BRIEF: Take the line with "(459, 405) = (592, 390): purple" and every line after it in the data. Transcribe them exactly, through the last.
###
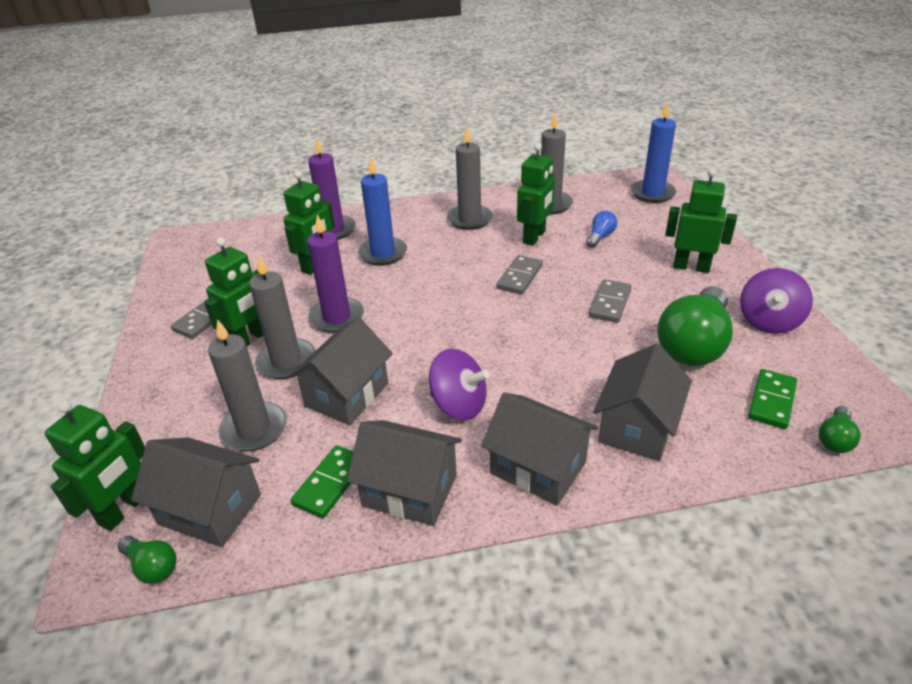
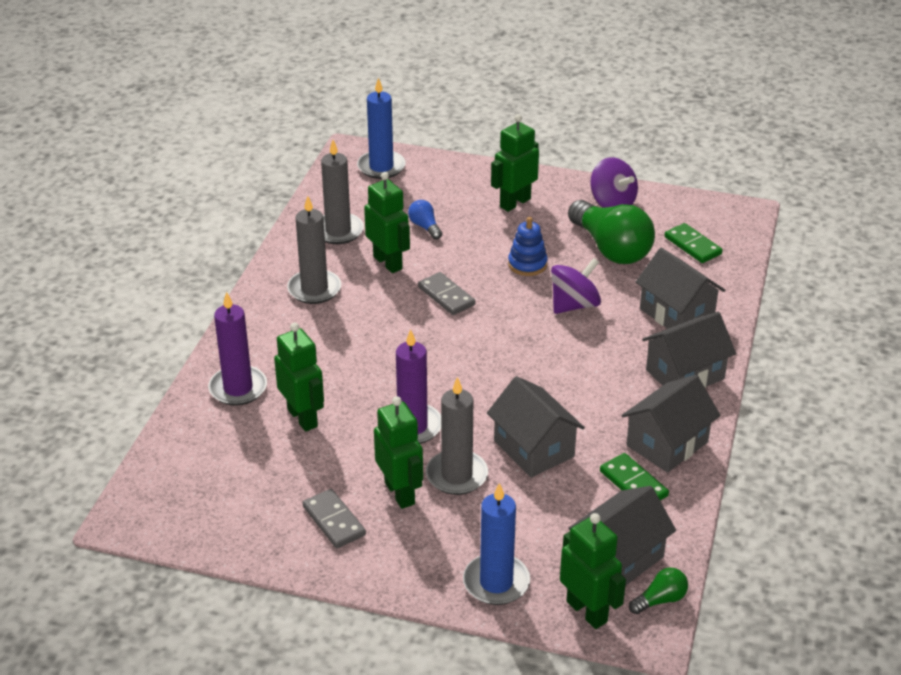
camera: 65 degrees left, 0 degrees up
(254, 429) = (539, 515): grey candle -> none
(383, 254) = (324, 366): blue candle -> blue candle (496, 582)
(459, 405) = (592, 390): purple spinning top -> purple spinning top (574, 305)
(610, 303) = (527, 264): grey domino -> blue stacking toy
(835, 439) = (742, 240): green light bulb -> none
###
REPLY TO THE EXERCISE:
(459, 405) = (592, 390): purple spinning top -> purple spinning top (574, 305)
(610, 303) = (527, 264): grey domino -> blue stacking toy
(835, 439) = (742, 240): green light bulb -> none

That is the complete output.